▶ TASK DETAILS
Transcribe, word for word, the line containing "grey plate A7:C7" and each line following it through the end of the listing below. Omit all other lines.

▶ TASK INPUTS
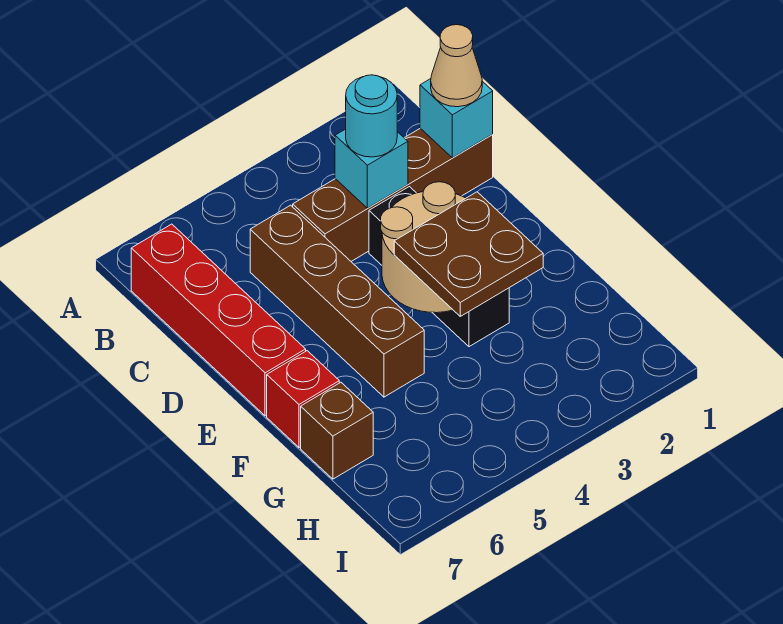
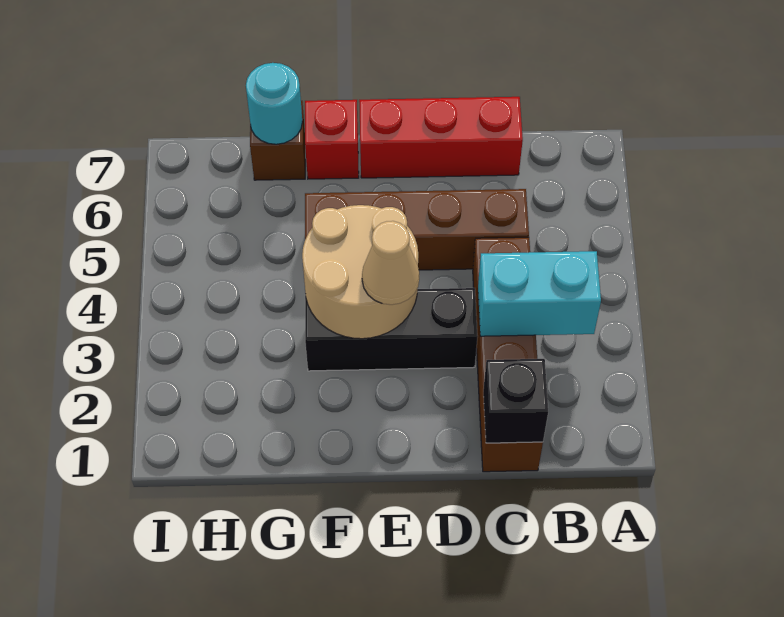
red brick B7:E7 level 1 -> red brick C7:E7 level 1
cyan brick C1 level 2 -> black brick C1 level 2
tan cone C1 level 3 -> tan cone E3 level 3
cyan brick C3 level 2 -> cyan brick B3:C3 level 2
cyan round brick C3 level 3 -> cyan round brick G7 level 2
brown plate F3:G4 level 3 -> none

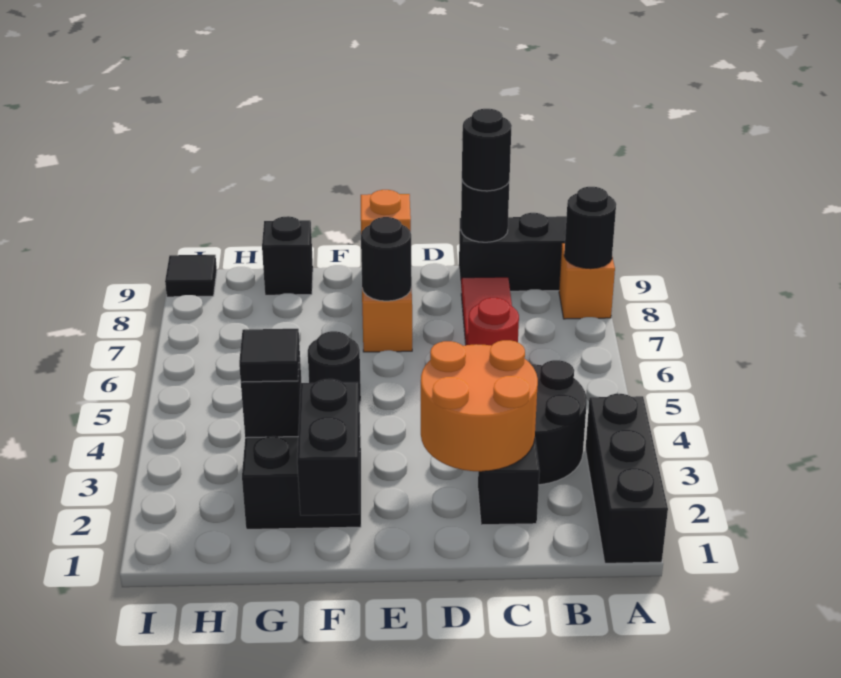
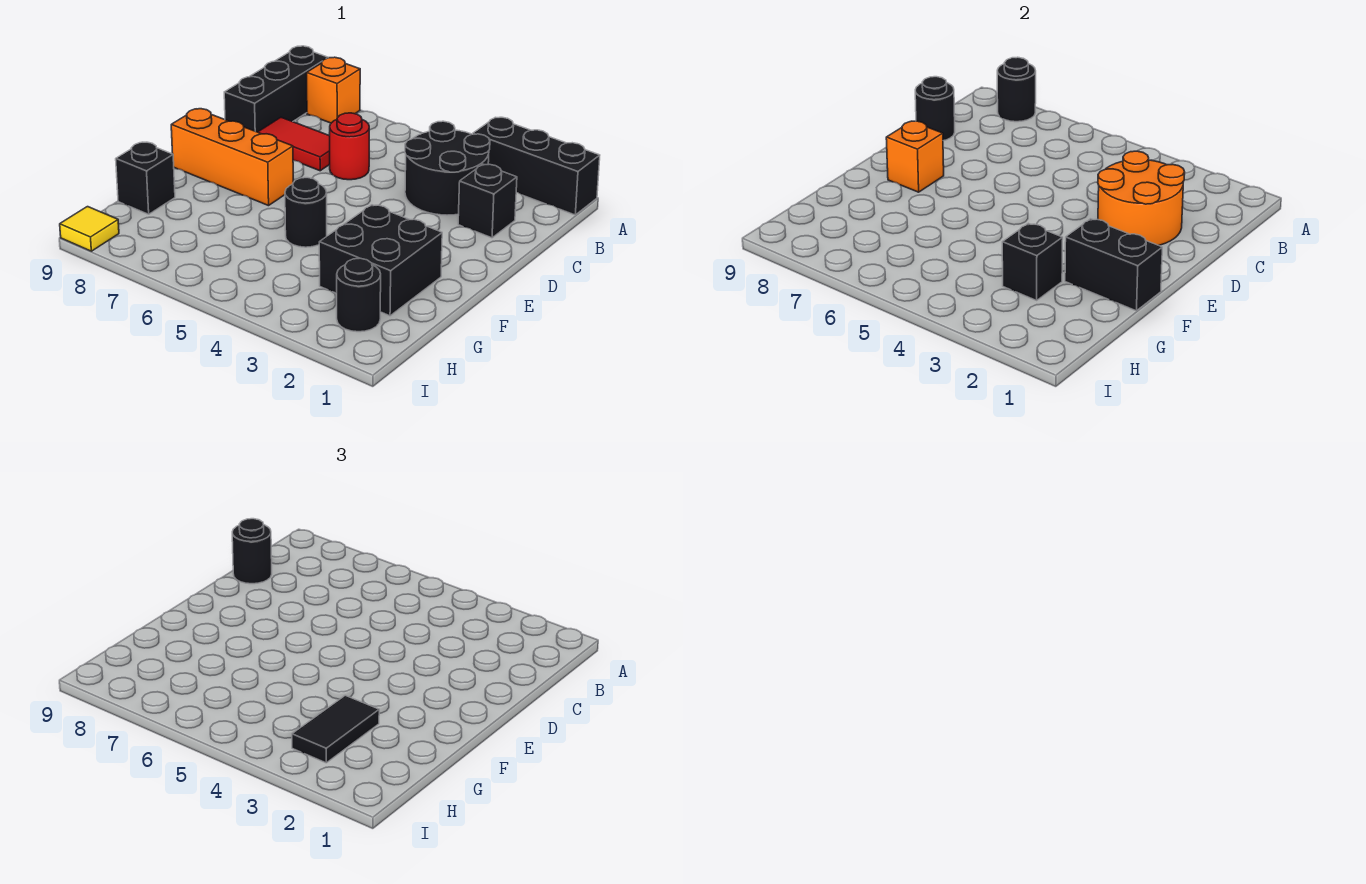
black round brick E7 level 2 -> black round brick H2 level 1
black tile G3 level 3 -> black tile G3:H3 level 3
black tile I9 level 1 -> yellow tile I9 level 1

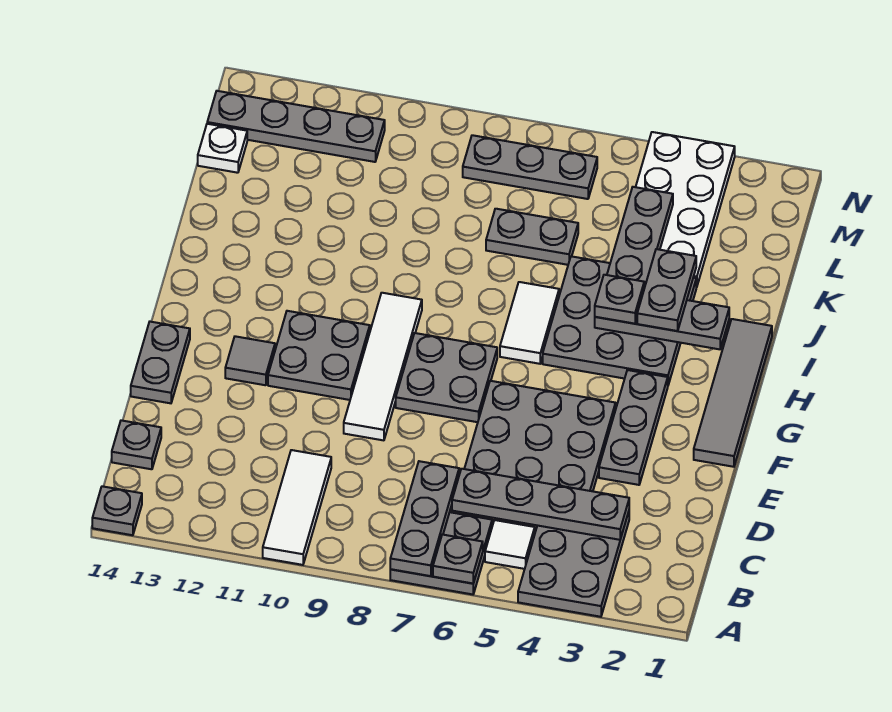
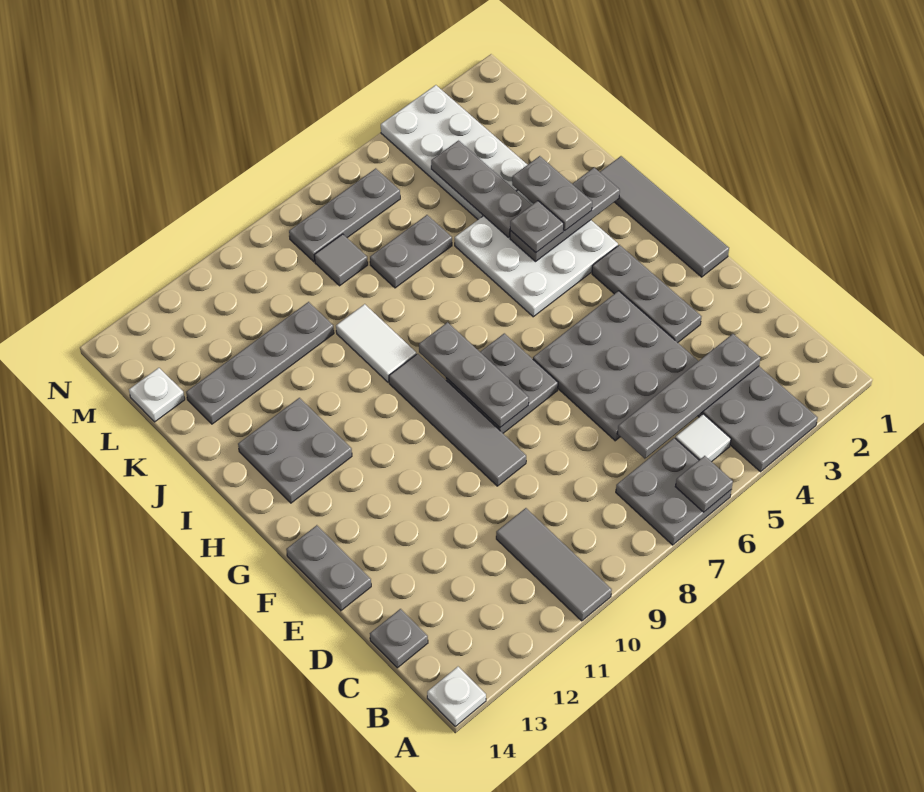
grey plate A7:C7 level 2 -> grey plate F8:H8 level 2
white tile A10:C10 level 1 -> grey tile A10:C10 level 1
grey plate A14 level 1 -> white plate A14 level 1
white tile E9:H9 level 1 -> grey tile E9:H9 level 1
grey plate F10:G11 level 1 -> grey plate H12:I13 level 1
grey tile F12 level 1 -> grey tile L8 level 1
grey plate H3:J5 level 1 -> white plate H3:J5 level 1
white tile H6:I6 level 1 -> white tile I9:J9 level 1
grey plate M11:M14 level 1 -> grey plate K10:K13 level 1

▶ ANSWER SECTION
grey plate A7:C7 level 2 -> grey plate F8:H8 level 2
white tile A10:C10 level 1 -> grey tile A10:C10 level 1
grey plate A14 level 1 -> white plate A14 level 1
white tile E9:H9 level 1 -> grey tile E9:H9 level 1
grey plate F10:G11 level 1 -> grey plate H12:I13 level 1
grey tile F12 level 1 -> grey tile L8 level 1
grey plate H3:J5 level 1 -> white plate H3:J5 level 1
white tile H6:I6 level 1 -> white tile I9:J9 level 1
grey plate M11:M14 level 1 -> grey plate K10:K13 level 1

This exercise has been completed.